▸ **Material to process**:
#####

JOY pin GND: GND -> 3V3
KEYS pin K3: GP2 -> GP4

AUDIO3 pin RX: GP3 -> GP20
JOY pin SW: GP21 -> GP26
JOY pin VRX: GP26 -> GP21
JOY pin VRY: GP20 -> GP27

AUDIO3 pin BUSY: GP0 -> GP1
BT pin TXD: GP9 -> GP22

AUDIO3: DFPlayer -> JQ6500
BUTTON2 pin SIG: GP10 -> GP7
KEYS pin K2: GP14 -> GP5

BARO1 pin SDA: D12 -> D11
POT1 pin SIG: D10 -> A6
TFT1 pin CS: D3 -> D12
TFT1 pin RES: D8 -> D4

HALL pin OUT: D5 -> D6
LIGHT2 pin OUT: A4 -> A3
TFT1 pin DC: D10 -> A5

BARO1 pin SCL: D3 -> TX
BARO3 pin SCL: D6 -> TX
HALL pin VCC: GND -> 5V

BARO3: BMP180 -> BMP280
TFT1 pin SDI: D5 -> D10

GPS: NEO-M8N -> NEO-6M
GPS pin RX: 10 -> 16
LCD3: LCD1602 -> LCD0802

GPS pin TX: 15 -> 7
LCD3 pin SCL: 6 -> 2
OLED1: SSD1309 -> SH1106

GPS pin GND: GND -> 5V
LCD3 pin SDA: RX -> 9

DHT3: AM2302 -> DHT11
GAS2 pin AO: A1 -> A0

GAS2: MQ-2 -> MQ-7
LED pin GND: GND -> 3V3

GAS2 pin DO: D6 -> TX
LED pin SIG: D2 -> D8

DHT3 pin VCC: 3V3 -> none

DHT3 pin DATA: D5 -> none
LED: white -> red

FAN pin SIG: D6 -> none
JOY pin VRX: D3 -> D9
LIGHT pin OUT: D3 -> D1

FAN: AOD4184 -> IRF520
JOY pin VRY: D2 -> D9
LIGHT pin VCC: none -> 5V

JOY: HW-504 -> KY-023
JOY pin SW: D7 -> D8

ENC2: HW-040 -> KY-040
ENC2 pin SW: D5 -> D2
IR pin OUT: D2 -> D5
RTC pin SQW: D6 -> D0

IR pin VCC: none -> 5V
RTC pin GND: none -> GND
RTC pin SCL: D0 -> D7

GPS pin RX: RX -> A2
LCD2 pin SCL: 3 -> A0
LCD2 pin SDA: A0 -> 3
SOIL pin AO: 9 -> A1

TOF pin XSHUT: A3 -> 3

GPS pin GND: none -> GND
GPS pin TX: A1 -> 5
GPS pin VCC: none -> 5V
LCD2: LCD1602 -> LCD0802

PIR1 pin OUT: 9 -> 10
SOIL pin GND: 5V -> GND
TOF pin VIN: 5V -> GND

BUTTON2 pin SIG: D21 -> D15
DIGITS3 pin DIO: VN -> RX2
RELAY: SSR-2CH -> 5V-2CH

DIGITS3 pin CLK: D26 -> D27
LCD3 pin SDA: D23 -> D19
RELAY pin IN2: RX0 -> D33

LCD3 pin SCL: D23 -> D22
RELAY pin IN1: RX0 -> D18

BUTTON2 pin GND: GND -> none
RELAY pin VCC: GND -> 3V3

#####

▸ **Your task**: Lines are to be repeated exactly from the one that contains "GPS pin VCC: none -> 5V" through the last line of the listing, with both ends kept and no others added.

▸ **Result for this task**:
GPS pin VCC: none -> 5V
LCD2: LCD1602 -> LCD0802

PIR1 pin OUT: 9 -> 10
SOIL pin GND: 5V -> GND
TOF pin VIN: 5V -> GND

BUTTON2 pin SIG: D21 -> D15
DIGITS3 pin DIO: VN -> RX2
RELAY: SSR-2CH -> 5V-2CH

DIGITS3 pin CLK: D26 -> D27
LCD3 pin SDA: D23 -> D19
RELAY pin IN2: RX0 -> D33

LCD3 pin SCL: D23 -> D22
RELAY pin IN1: RX0 -> D18

BUTTON2 pin GND: GND -> none
RELAY pin VCC: GND -> 3V3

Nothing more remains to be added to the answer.